BRIEF | How many lines below include the word "fork"? State that number and nothing else.

[Scene edit records]
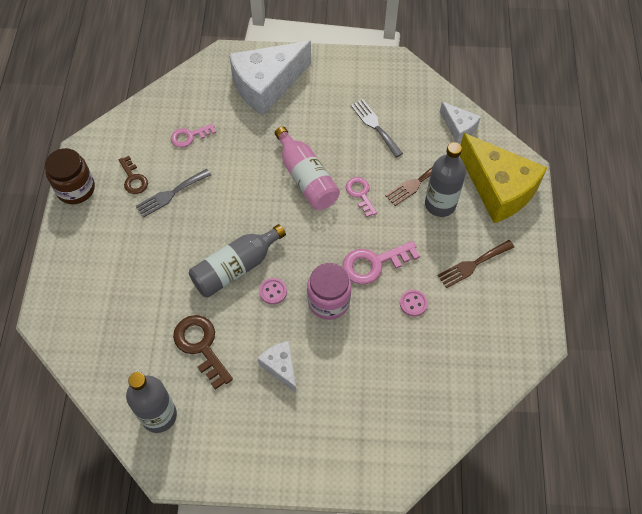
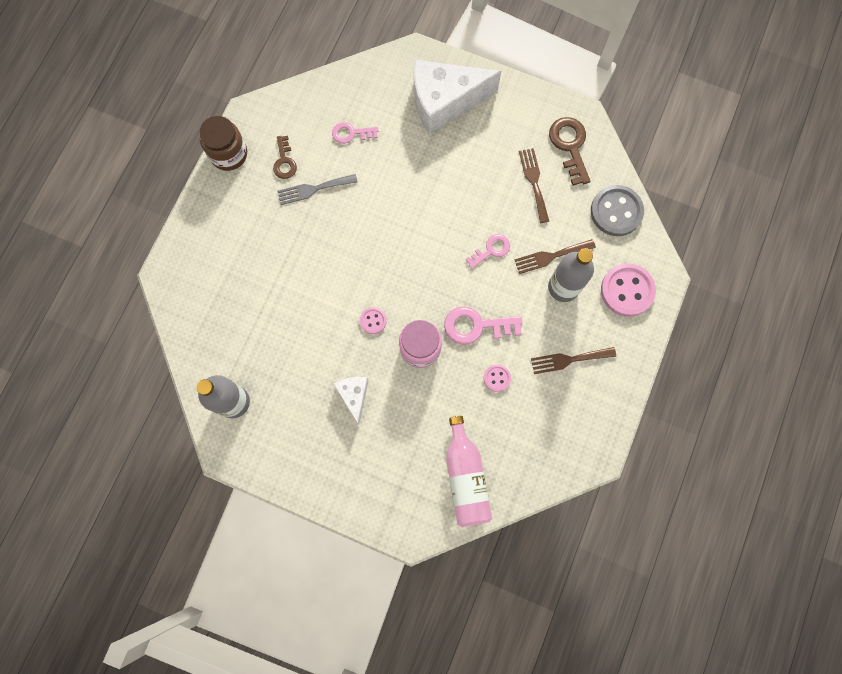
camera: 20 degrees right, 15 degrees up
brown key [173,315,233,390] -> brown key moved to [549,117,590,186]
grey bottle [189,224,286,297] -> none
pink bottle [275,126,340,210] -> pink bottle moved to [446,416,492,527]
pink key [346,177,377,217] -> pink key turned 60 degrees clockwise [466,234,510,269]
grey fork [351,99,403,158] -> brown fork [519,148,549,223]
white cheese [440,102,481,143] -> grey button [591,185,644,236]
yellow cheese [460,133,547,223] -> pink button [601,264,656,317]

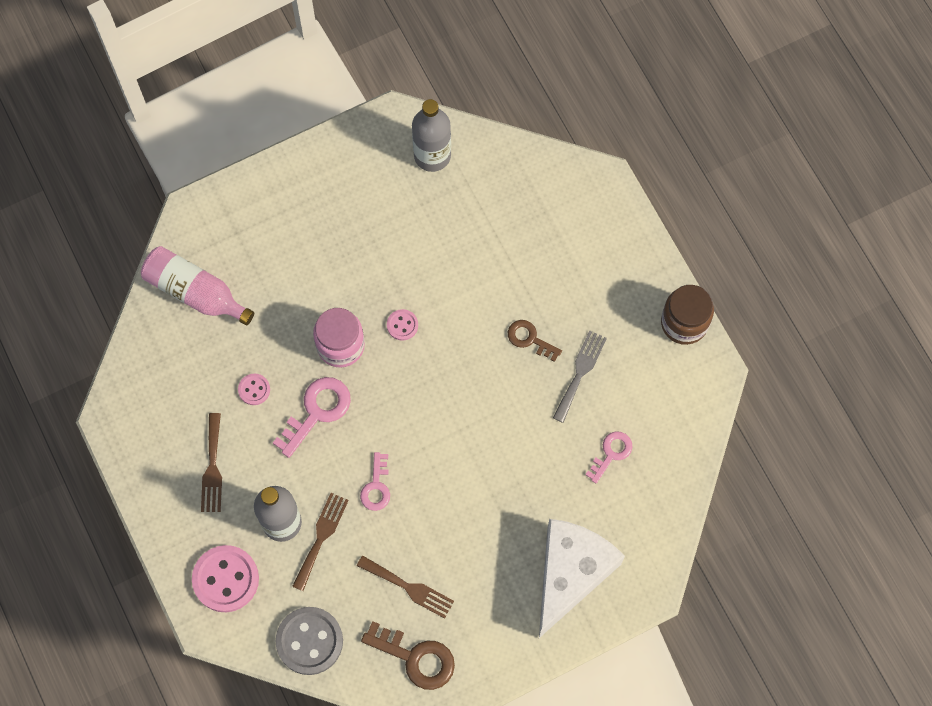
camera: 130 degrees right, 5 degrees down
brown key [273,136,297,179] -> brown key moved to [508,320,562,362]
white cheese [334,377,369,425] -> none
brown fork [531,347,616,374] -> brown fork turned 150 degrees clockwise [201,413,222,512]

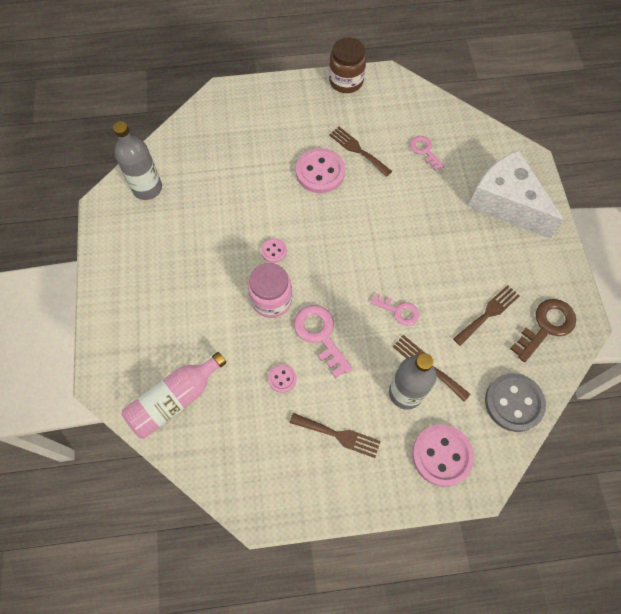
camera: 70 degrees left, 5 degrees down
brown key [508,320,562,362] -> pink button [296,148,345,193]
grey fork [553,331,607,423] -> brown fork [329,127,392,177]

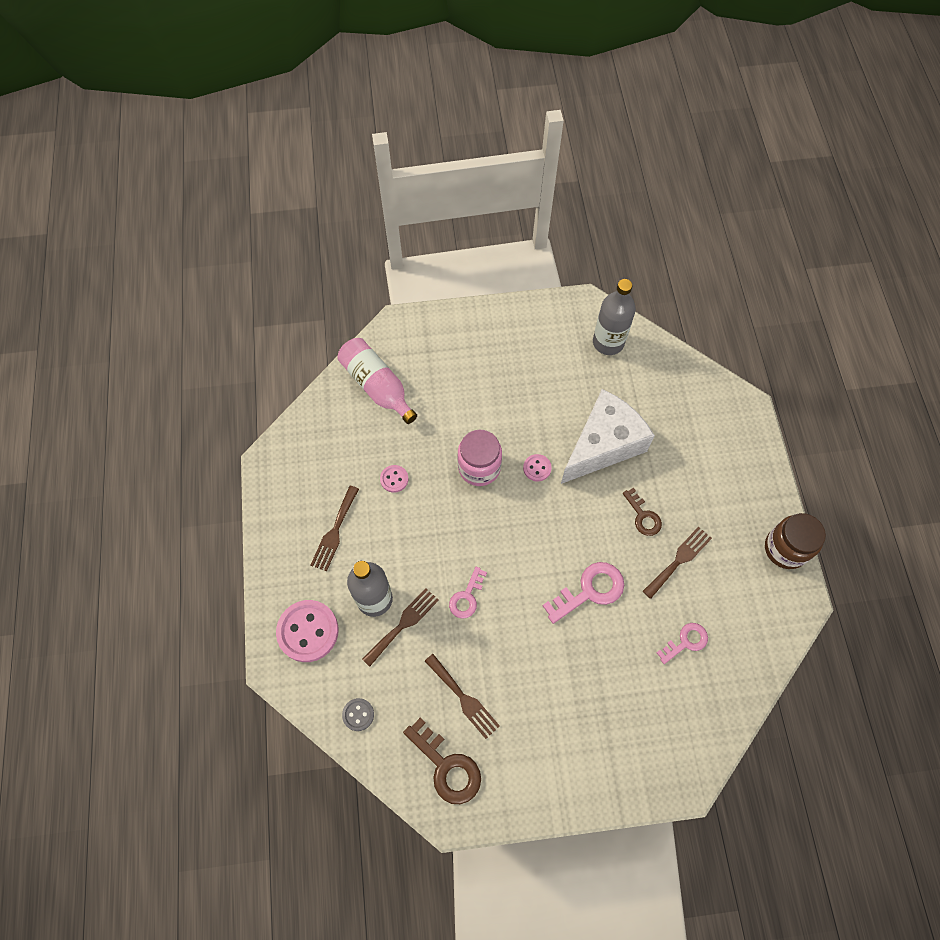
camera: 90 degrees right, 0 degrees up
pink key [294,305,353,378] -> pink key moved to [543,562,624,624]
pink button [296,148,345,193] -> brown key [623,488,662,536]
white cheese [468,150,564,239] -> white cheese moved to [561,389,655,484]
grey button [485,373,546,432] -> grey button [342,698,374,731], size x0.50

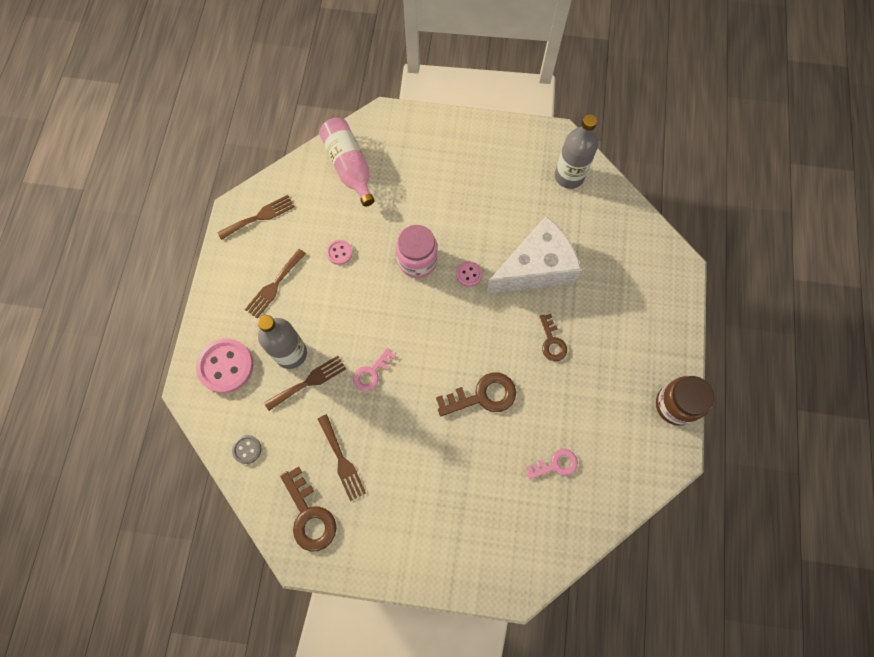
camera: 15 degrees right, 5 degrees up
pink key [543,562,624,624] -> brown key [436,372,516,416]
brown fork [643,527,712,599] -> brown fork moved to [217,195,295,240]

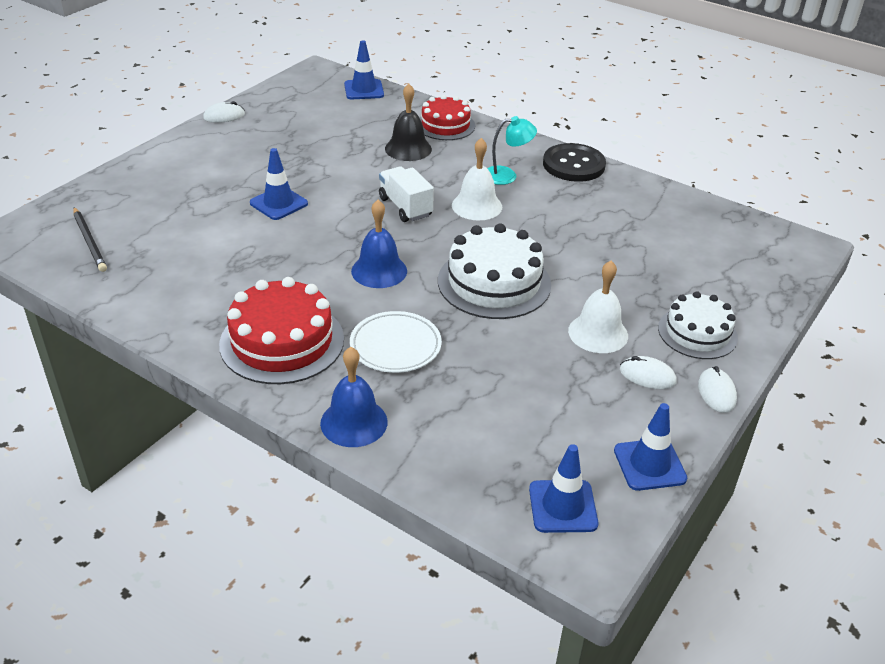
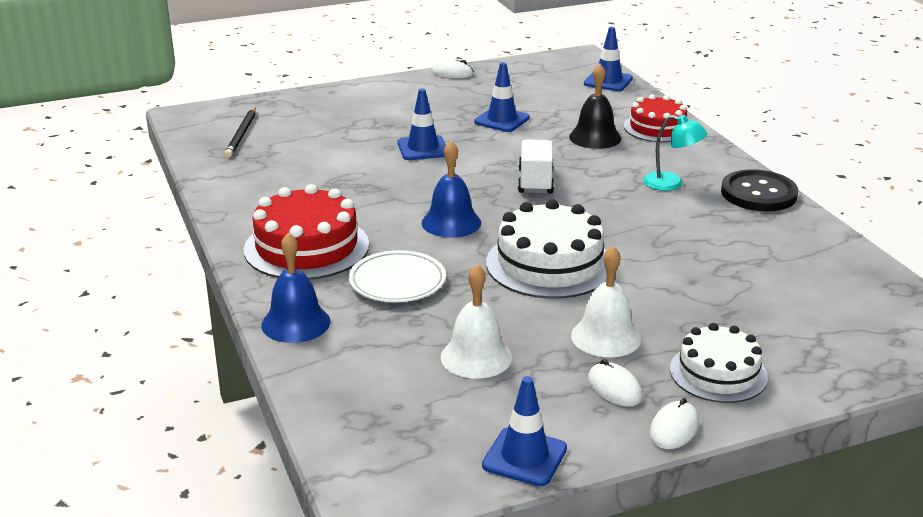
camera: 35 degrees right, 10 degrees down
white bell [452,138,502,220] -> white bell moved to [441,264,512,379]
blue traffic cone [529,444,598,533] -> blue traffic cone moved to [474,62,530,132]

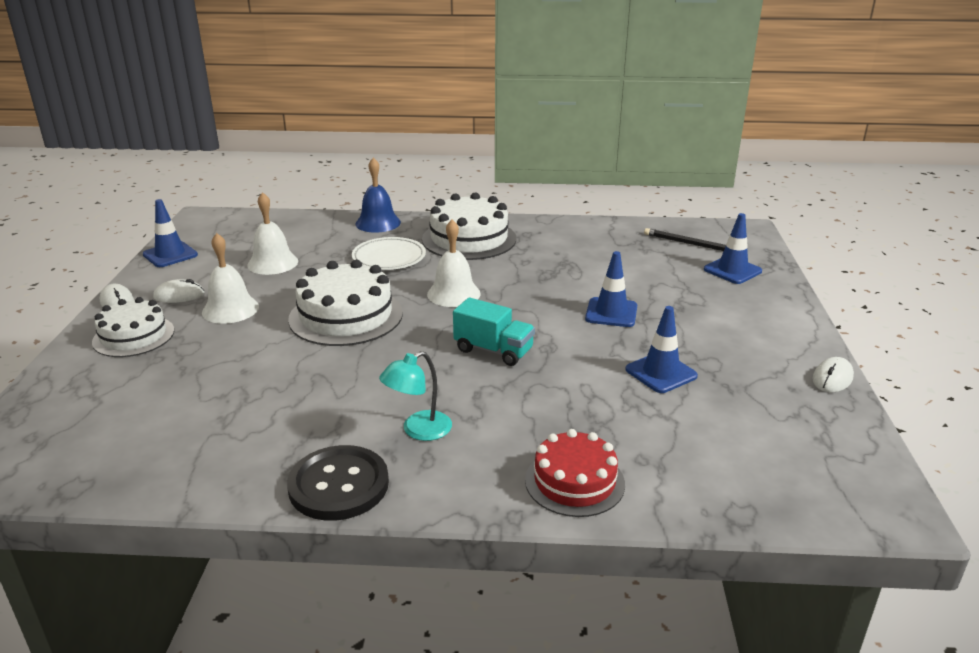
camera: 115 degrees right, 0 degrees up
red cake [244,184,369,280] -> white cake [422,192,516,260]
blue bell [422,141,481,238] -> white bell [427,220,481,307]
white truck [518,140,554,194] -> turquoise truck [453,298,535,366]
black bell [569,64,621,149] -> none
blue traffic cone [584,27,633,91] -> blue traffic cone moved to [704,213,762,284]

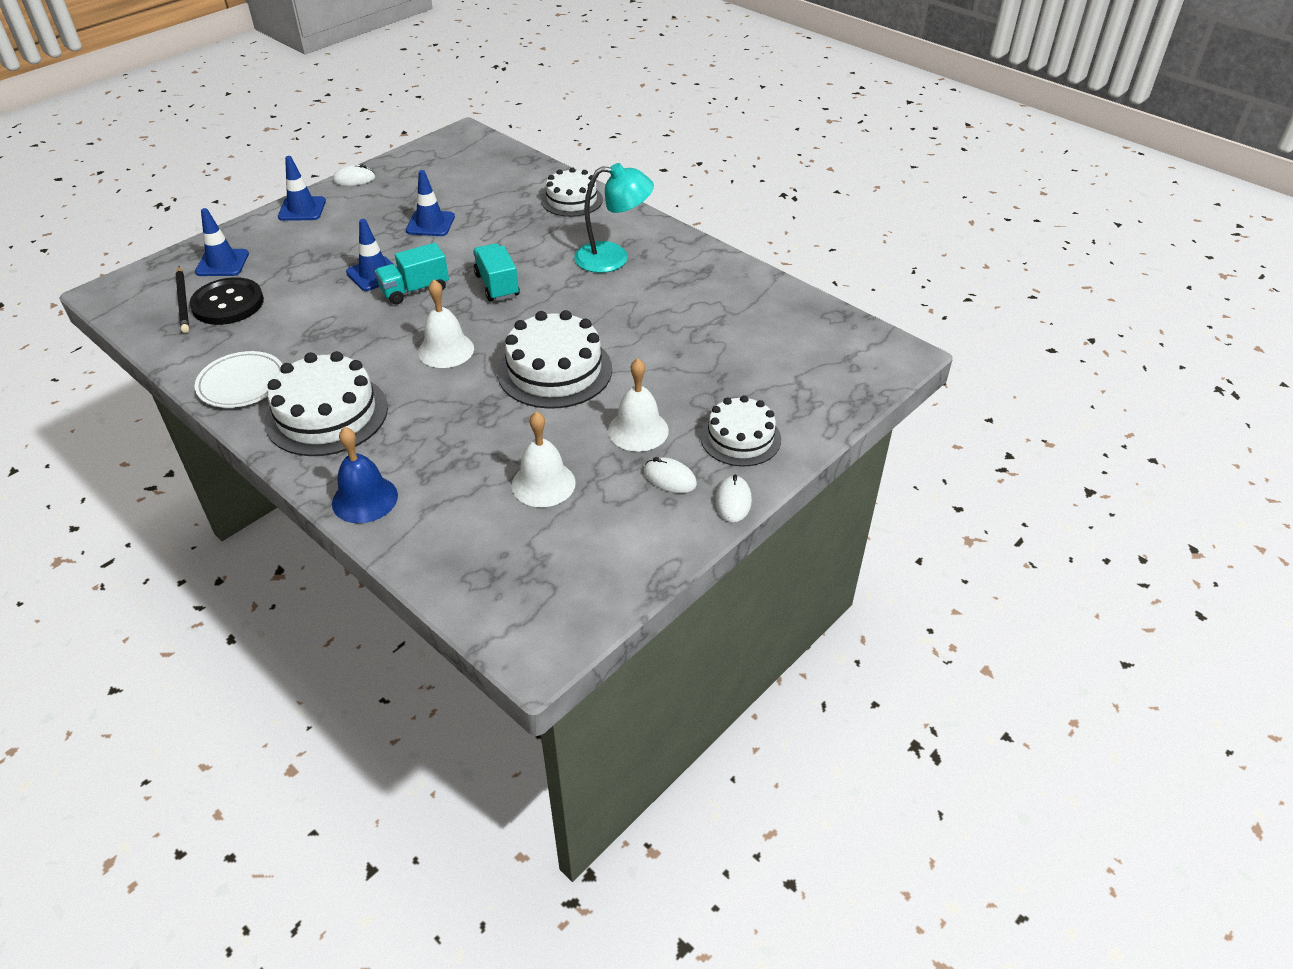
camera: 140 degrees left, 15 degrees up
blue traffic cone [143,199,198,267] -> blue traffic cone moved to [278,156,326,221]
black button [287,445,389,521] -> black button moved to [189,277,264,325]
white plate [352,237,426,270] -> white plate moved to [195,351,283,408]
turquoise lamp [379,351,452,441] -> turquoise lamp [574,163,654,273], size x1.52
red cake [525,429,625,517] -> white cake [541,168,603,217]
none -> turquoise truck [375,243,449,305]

COMPLETED TASK | 4